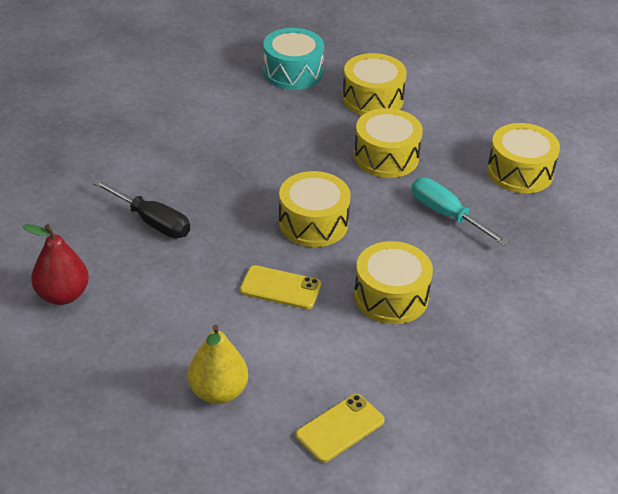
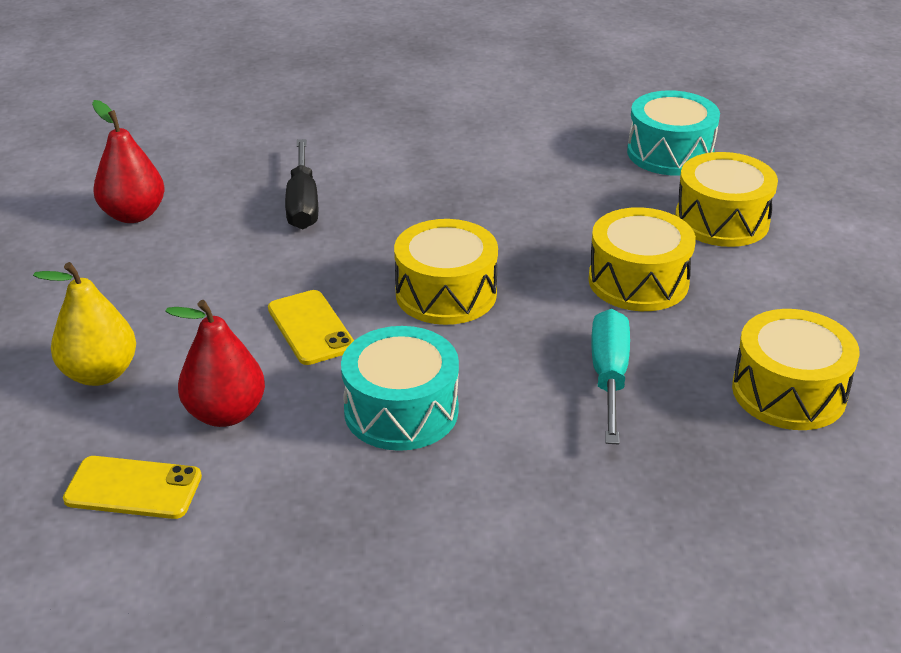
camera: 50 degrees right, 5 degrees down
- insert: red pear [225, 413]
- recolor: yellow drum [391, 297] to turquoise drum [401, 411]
────────────────────────────────────────
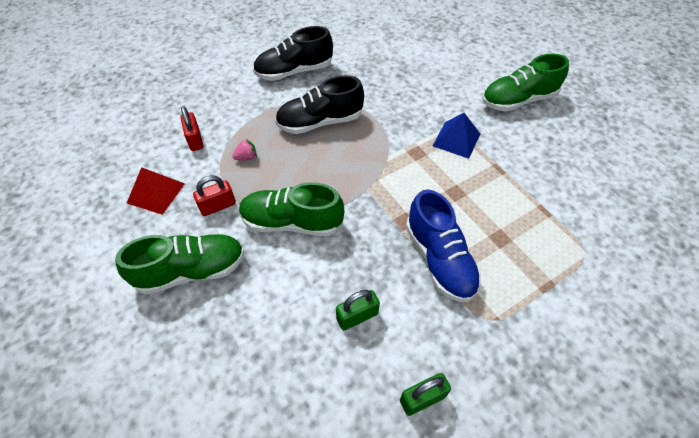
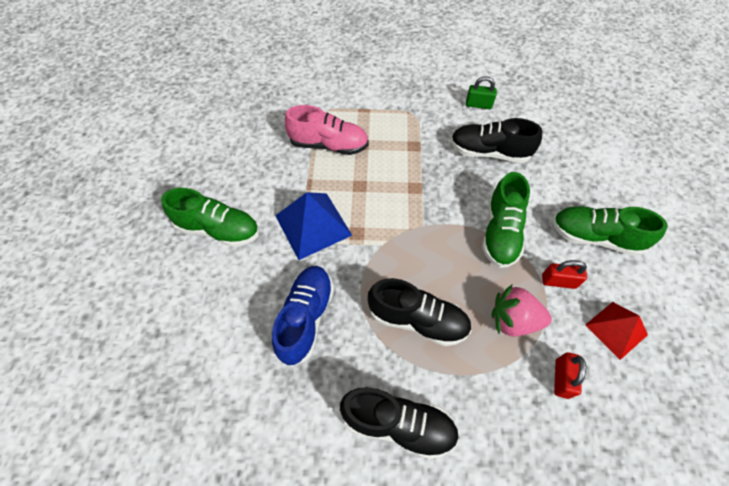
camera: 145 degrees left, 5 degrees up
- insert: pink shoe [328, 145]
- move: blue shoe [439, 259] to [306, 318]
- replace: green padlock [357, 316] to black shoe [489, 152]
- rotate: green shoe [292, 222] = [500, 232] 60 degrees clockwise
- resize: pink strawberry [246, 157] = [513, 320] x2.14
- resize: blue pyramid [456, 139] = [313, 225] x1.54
────────────────────────────────────────
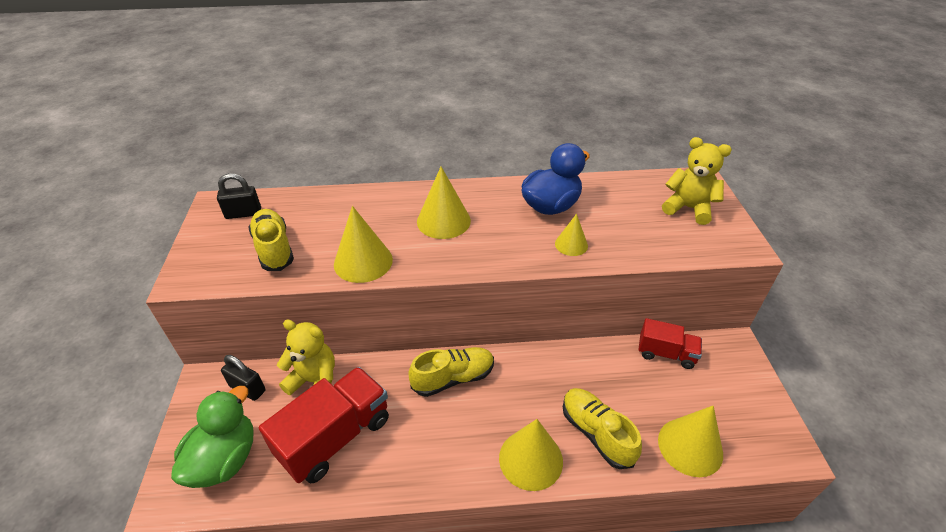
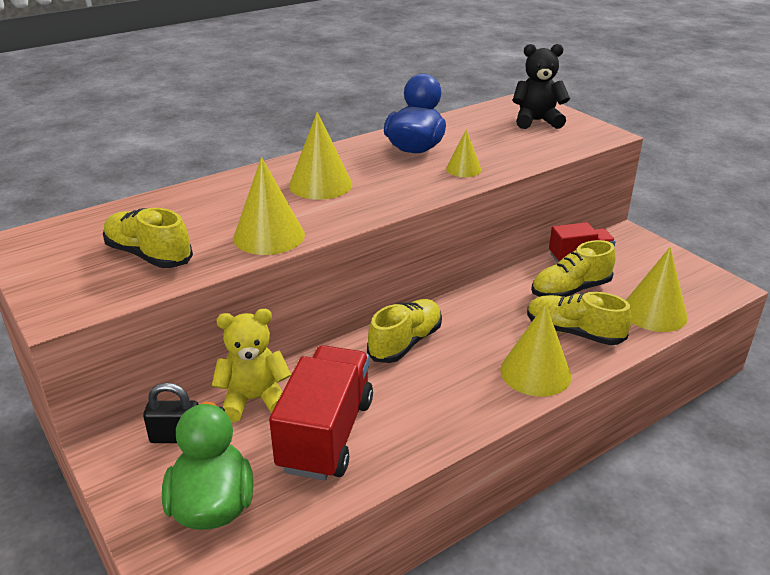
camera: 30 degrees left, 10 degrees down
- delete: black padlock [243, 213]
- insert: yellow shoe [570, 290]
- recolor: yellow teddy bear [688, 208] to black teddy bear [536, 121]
────────────────────────────────────────
• _Your goal_: Give the exact lines, and only those, from the line containing "- insert: yellow shoe [570, 290]" through the line containing "- recolor: yellow teddy" in the entries above.

• _Reply to the exercise_:
- insert: yellow shoe [570, 290]
- recolor: yellow teddy bear [688, 208] to black teddy bear [536, 121]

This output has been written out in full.